WHAT THE EXERCISE ASKS:
Please work out how many lines in the records below include the word "green", and reply with that number only.

===== SUPPLIED MATERIAL

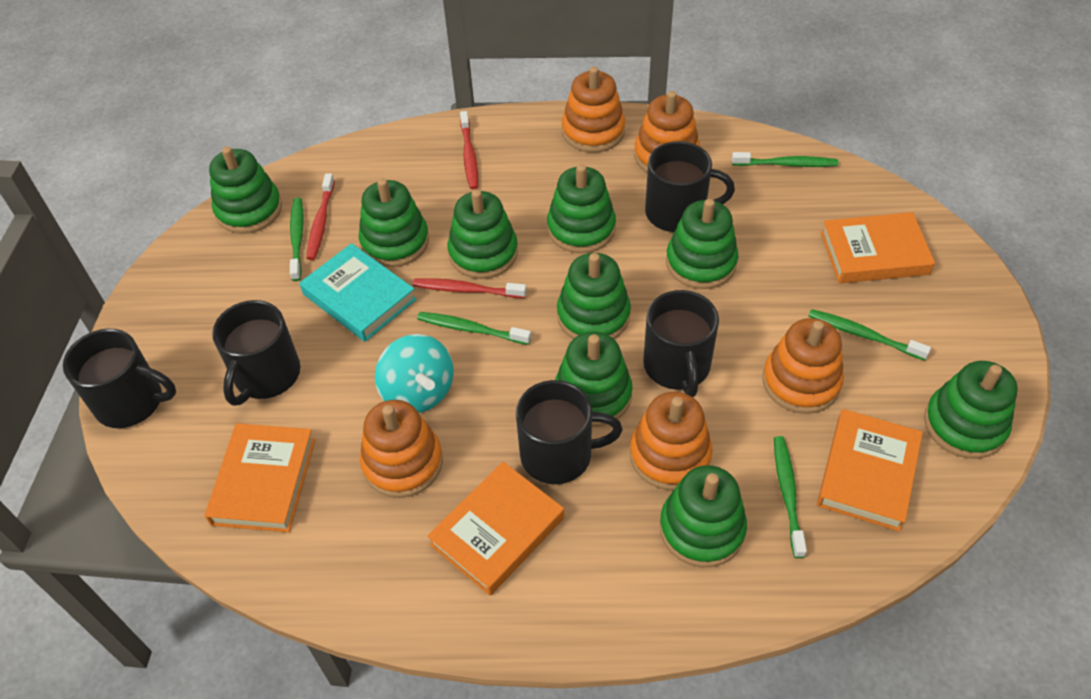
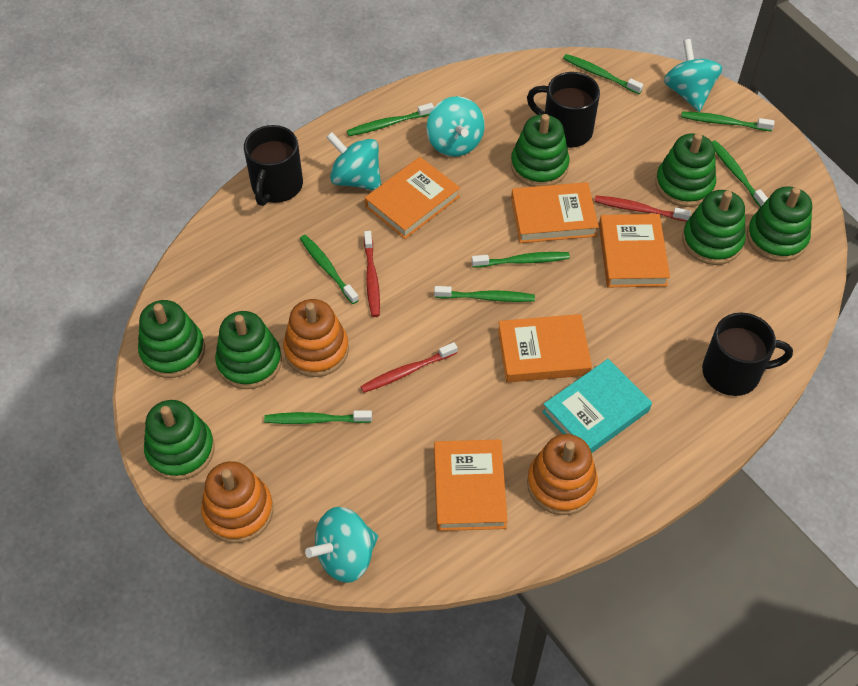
black mug: 5 -> 3
green stacking toy: 9 -> 7
green toothbrush: 5 -> 8
orange book: 4 -> 5
orange stacking toy: 5 -> 3
turquoise spinning top: 1 -> 4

==========

ANSWER AREA:
2